[Opening PROVIDED MATERIAL section]

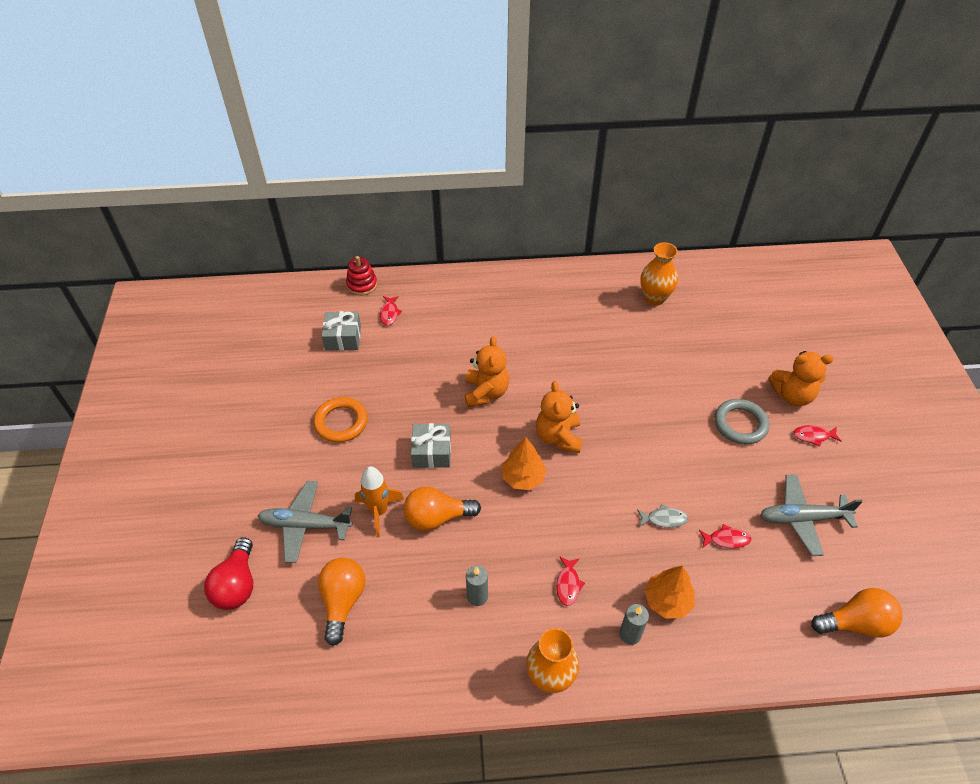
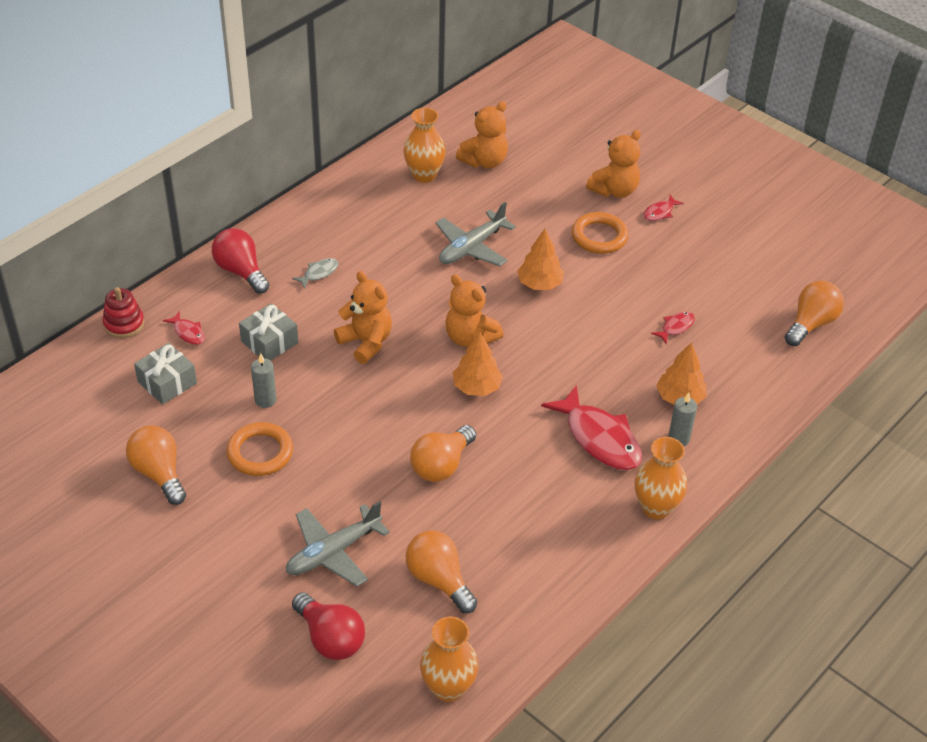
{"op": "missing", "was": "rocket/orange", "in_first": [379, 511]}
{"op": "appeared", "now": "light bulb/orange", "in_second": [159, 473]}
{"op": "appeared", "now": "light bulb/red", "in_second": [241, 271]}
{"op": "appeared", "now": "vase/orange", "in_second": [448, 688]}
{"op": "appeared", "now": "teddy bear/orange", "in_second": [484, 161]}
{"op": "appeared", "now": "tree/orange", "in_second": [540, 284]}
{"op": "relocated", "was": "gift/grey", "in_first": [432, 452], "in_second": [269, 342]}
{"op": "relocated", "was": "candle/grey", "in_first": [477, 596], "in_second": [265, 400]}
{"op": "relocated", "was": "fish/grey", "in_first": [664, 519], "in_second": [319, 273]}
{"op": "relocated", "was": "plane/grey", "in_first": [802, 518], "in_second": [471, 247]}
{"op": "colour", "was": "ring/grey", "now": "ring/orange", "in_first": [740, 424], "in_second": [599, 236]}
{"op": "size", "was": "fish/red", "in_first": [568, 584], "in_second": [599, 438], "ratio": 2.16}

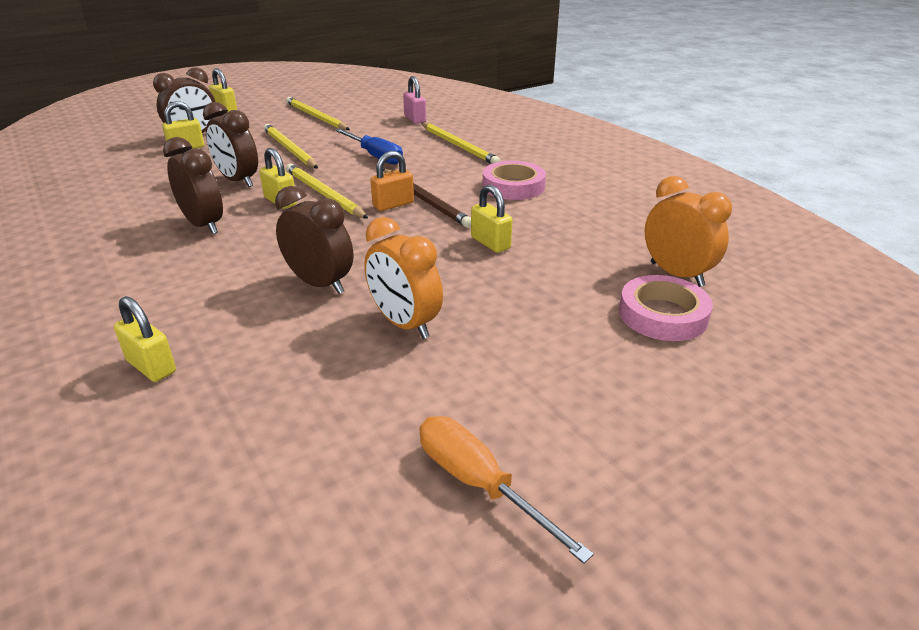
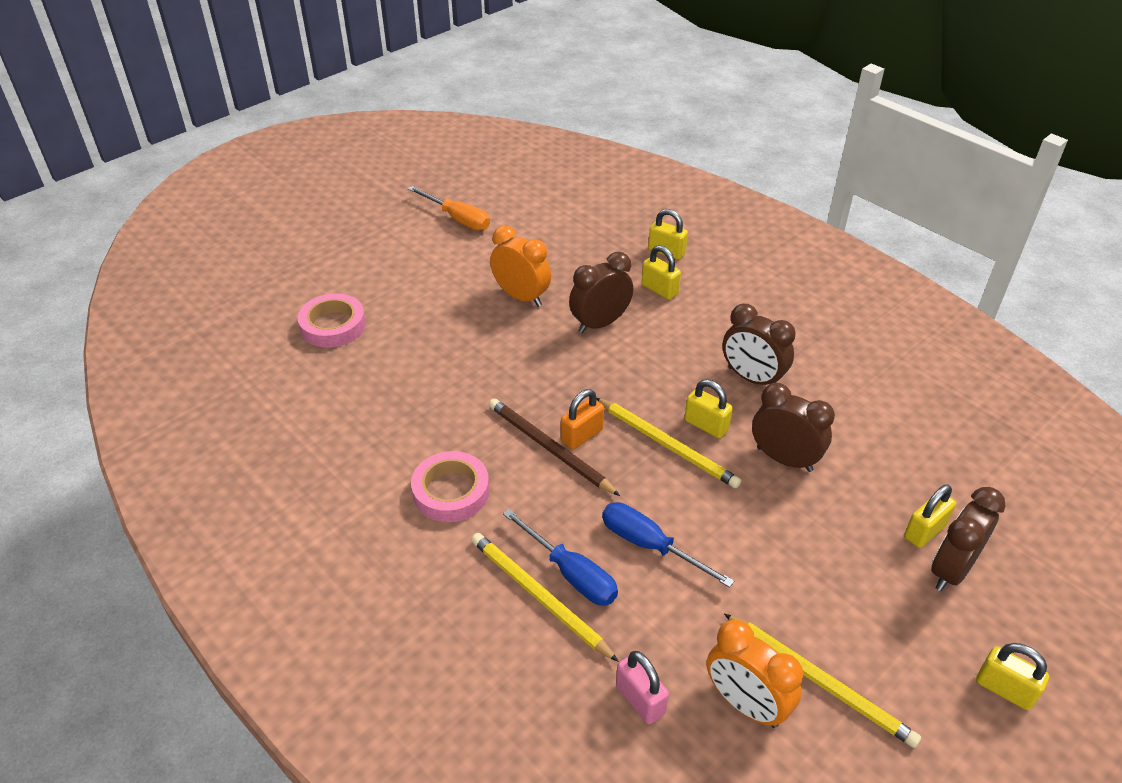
{"op": "missing", "was": "pencil/yellow", "in_first": [289, 149]}
{"op": "appeared", "now": "screwdriver/blue", "in_second": [571, 573]}
{"op": "relocated", "was": "padlock/yellow", "in_first": [490, 243], "in_second": [659, 289]}
{"op": "relocated", "was": "clock/orange", "in_first": [676, 274], "in_second": [745, 704]}
{"op": "spun", "was": "clock/brown", "in_first": [320, 284], "in_second": [600, 323], "clockwise": 120}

[Closing PROVIDED MATERIAL section]

What is the number of lines above that contain the word "bulb"? Answer with that number only.

• **ANSWER TO THIS PROBLEM**
2